§ **ACTIVITY**
Beginning at the first line of the data, print each line exactly, stopping after the line that contains "RFID pin RST: D2 -> D10".

§ **RECORDS TO PROCESS**
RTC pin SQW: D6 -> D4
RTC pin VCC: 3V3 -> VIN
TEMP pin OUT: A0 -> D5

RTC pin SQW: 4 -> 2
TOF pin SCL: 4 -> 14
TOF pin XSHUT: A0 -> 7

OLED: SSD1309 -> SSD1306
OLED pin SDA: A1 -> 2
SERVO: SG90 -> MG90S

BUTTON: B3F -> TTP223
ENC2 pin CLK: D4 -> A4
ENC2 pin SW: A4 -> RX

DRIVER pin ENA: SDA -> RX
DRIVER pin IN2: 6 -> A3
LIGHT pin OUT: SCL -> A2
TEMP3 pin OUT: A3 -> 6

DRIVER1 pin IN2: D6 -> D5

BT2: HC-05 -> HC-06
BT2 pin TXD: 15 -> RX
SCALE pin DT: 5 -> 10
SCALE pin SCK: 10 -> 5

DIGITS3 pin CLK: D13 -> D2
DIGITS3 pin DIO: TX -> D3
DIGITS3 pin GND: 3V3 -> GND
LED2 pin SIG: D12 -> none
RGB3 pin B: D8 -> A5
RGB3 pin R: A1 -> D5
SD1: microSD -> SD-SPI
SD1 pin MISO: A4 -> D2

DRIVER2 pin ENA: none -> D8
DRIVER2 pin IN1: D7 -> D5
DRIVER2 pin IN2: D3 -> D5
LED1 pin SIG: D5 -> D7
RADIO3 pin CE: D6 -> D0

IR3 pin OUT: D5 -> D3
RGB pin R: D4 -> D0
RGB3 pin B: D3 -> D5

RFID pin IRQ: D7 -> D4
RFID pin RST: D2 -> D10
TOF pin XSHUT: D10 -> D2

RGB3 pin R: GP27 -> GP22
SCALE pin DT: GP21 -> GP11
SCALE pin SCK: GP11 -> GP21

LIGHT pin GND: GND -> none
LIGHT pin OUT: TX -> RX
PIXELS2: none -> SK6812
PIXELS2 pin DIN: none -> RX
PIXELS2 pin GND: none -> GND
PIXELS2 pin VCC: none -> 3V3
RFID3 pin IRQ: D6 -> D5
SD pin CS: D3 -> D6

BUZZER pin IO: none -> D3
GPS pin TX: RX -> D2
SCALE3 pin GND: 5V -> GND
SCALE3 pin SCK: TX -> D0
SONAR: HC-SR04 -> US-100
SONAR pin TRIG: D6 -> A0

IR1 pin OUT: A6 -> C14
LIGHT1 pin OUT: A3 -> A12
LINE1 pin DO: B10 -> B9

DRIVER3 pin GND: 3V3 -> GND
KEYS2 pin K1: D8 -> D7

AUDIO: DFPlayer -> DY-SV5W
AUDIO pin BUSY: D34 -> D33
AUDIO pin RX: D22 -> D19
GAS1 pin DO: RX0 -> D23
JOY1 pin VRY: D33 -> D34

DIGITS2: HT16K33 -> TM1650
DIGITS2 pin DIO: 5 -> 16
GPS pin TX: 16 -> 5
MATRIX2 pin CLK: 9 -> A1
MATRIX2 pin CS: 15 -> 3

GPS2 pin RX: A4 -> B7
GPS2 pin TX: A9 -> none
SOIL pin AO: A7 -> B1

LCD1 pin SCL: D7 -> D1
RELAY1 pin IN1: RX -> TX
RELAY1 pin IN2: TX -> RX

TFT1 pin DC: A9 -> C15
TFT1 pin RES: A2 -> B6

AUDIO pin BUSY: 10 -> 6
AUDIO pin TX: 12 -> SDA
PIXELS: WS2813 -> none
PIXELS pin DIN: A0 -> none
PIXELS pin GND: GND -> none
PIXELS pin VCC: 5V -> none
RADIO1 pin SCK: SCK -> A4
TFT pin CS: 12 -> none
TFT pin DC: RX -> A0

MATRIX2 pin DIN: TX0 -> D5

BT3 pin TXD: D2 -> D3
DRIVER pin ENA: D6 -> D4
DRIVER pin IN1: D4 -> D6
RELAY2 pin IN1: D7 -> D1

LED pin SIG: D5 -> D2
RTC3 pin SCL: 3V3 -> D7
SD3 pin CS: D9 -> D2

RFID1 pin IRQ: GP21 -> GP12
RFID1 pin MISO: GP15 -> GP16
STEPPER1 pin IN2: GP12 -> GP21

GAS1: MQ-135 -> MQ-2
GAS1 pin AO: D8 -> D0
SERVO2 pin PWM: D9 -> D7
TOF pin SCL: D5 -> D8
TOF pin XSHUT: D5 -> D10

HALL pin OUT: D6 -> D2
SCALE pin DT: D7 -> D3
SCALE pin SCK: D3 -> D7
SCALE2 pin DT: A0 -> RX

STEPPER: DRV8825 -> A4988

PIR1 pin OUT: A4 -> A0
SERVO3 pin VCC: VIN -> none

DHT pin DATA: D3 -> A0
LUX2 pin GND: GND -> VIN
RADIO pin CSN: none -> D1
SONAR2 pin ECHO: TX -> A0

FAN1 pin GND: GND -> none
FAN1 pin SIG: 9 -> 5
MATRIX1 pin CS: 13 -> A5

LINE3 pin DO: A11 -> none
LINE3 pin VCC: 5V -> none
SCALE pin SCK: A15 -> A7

§ **RESULT OF THIS EXERCISE**
RTC pin SQW: D6 -> D4
RTC pin VCC: 3V3 -> VIN
TEMP pin OUT: A0 -> D5

RTC pin SQW: 4 -> 2
TOF pin SCL: 4 -> 14
TOF pin XSHUT: A0 -> 7

OLED: SSD1309 -> SSD1306
OLED pin SDA: A1 -> 2
SERVO: SG90 -> MG90S

BUTTON: B3F -> TTP223
ENC2 pin CLK: D4 -> A4
ENC2 pin SW: A4 -> RX

DRIVER pin ENA: SDA -> RX
DRIVER pin IN2: 6 -> A3
LIGHT pin OUT: SCL -> A2
TEMP3 pin OUT: A3 -> 6

DRIVER1 pin IN2: D6 -> D5

BT2: HC-05 -> HC-06
BT2 pin TXD: 15 -> RX
SCALE pin DT: 5 -> 10
SCALE pin SCK: 10 -> 5

DIGITS3 pin CLK: D13 -> D2
DIGITS3 pin DIO: TX -> D3
DIGITS3 pin GND: 3V3 -> GND
LED2 pin SIG: D12 -> none
RGB3 pin B: D8 -> A5
RGB3 pin R: A1 -> D5
SD1: microSD -> SD-SPI
SD1 pin MISO: A4 -> D2

DRIVER2 pin ENA: none -> D8
DRIVER2 pin IN1: D7 -> D5
DRIVER2 pin IN2: D3 -> D5
LED1 pin SIG: D5 -> D7
RADIO3 pin CE: D6 -> D0

IR3 pin OUT: D5 -> D3
RGB pin R: D4 -> D0
RGB3 pin B: D3 -> D5

RFID pin IRQ: D7 -> D4
RFID pin RST: D2 -> D10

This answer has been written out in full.